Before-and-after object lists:

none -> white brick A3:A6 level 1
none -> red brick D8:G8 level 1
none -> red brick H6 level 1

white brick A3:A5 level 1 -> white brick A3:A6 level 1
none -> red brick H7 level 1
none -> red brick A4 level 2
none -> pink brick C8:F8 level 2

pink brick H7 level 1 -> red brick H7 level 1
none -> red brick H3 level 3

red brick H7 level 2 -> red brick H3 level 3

==

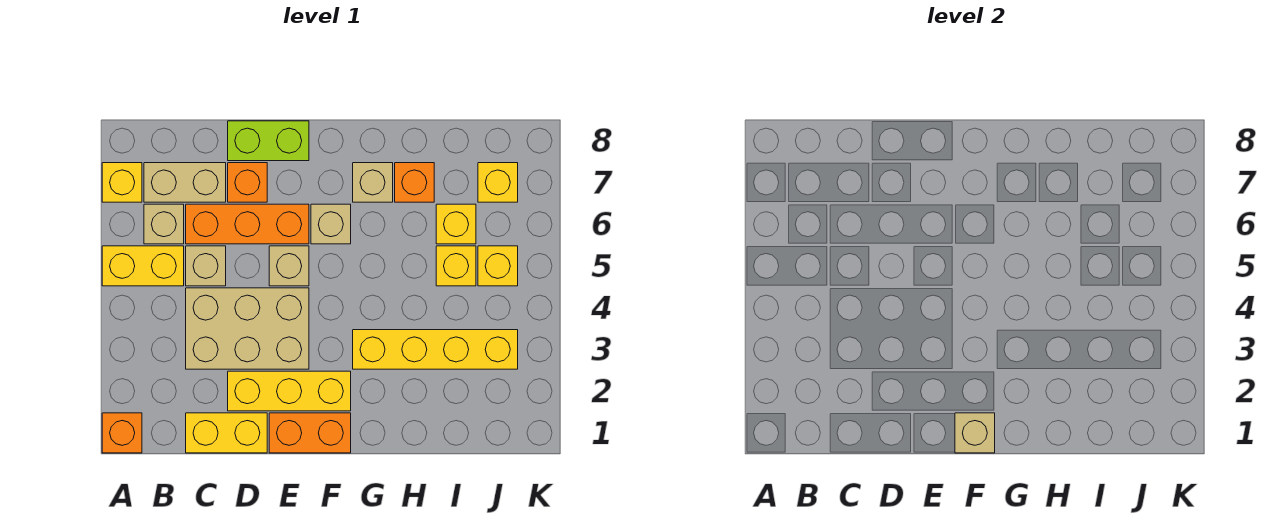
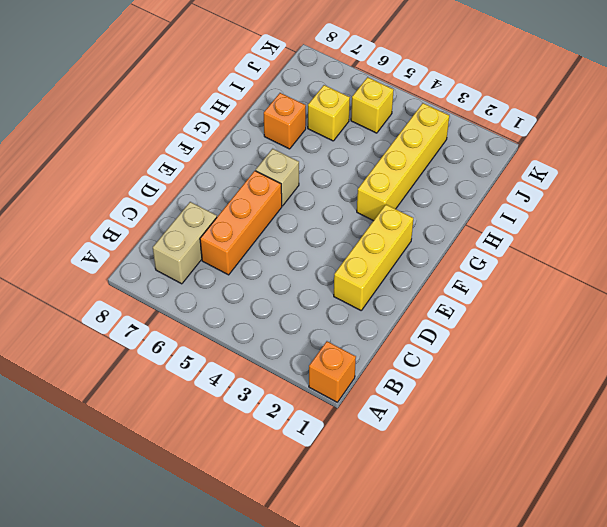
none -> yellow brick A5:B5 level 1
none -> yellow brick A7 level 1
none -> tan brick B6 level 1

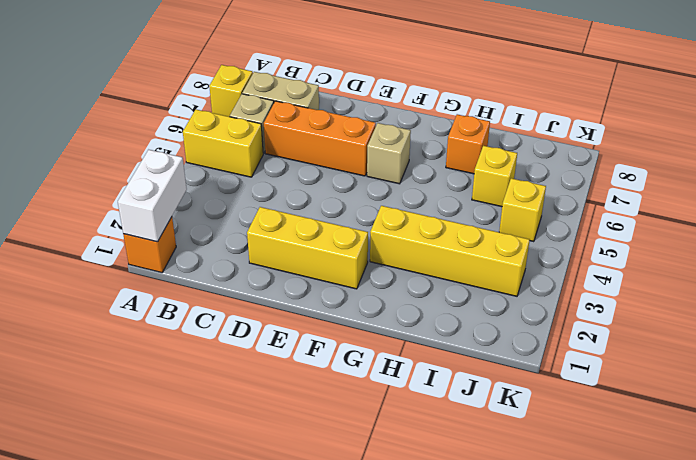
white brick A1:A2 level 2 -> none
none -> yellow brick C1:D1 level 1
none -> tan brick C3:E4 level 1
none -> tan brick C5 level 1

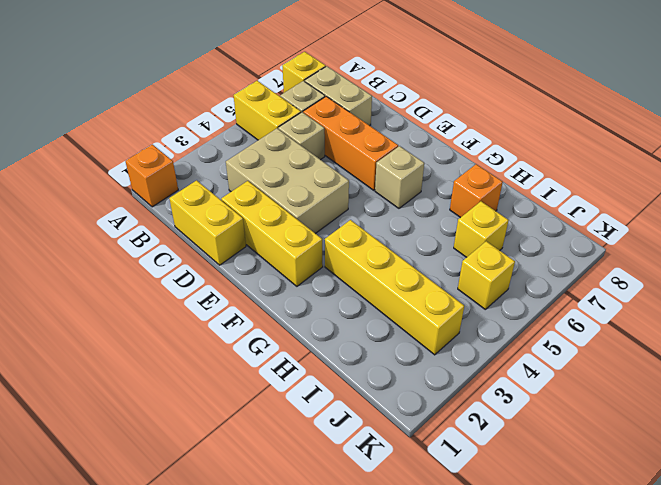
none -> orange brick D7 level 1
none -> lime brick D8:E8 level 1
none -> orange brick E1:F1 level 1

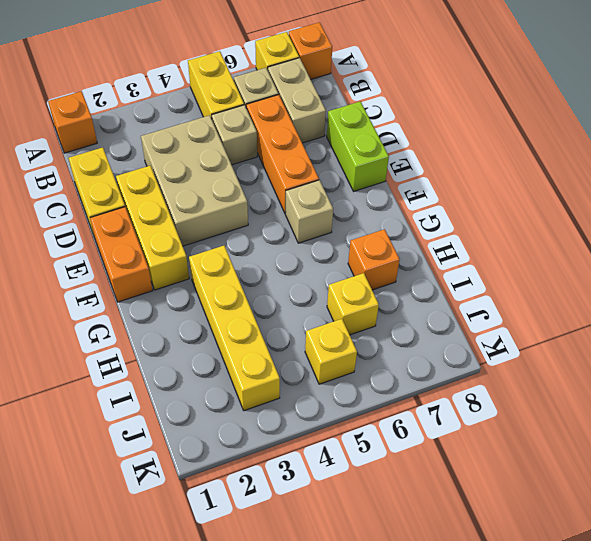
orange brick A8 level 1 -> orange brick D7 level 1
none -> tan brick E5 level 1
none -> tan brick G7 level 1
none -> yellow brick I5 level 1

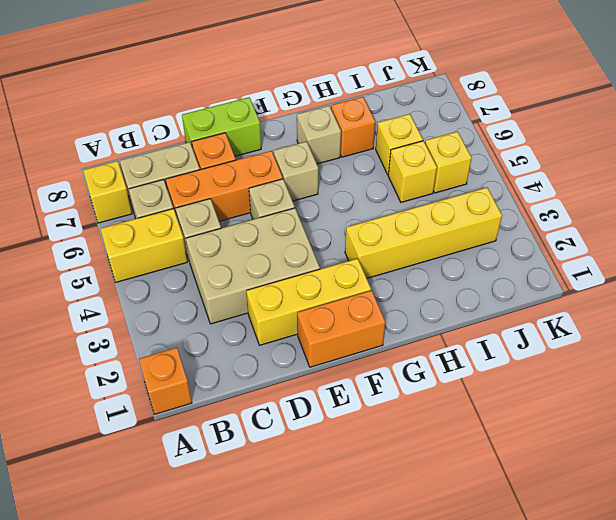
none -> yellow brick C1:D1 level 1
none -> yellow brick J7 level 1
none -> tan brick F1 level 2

* * *

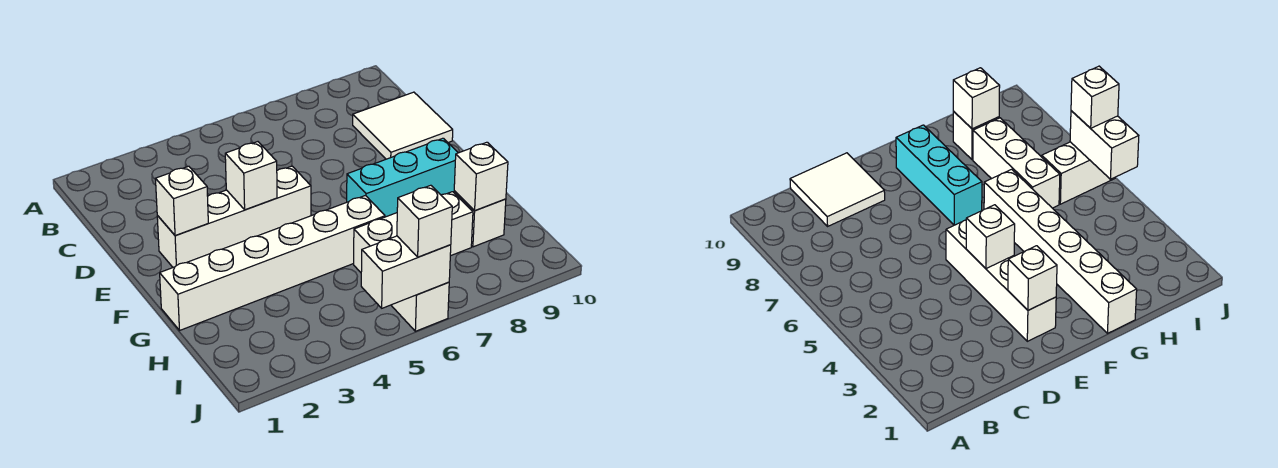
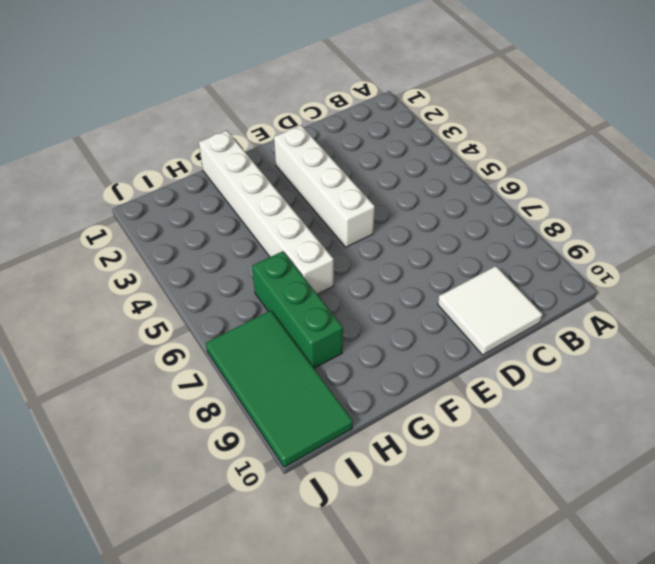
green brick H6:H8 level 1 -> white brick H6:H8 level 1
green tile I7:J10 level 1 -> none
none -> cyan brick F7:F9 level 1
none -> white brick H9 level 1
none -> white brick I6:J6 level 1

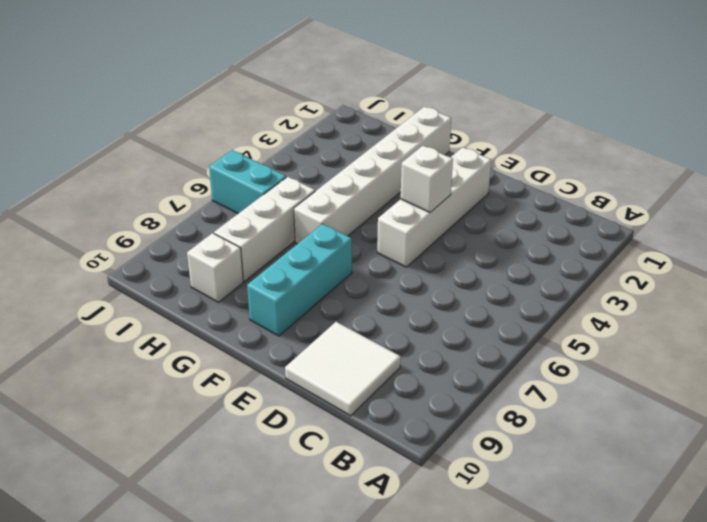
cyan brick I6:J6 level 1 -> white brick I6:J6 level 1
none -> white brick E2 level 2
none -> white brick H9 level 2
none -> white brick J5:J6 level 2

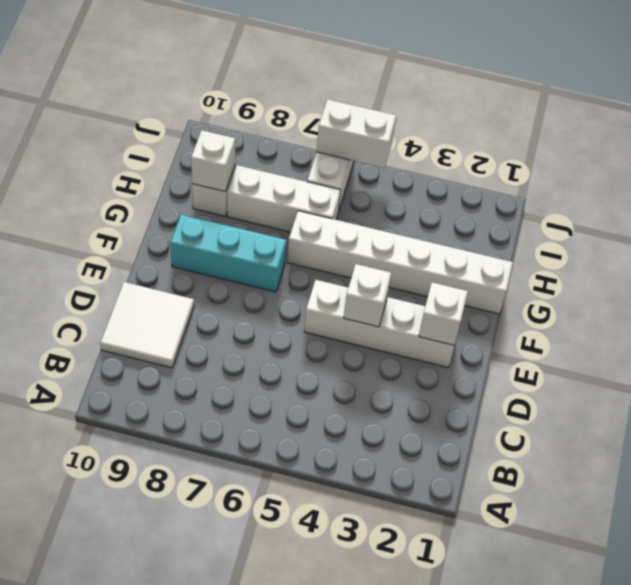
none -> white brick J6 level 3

### Assignment
Copy back exactly the lines above from the one containing "none -> white brick H9 level 1" through the one containing "none -> white brick J6 level 3", and leave every picture behind.

### Response area
none -> white brick H9 level 1
none -> white brick I6:J6 level 1

cyan brick I6:J6 level 1 -> white brick I6:J6 level 1
none -> white brick E2 level 2
none -> white brick H9 level 2
none -> white brick J5:J6 level 2

none -> white brick J6 level 3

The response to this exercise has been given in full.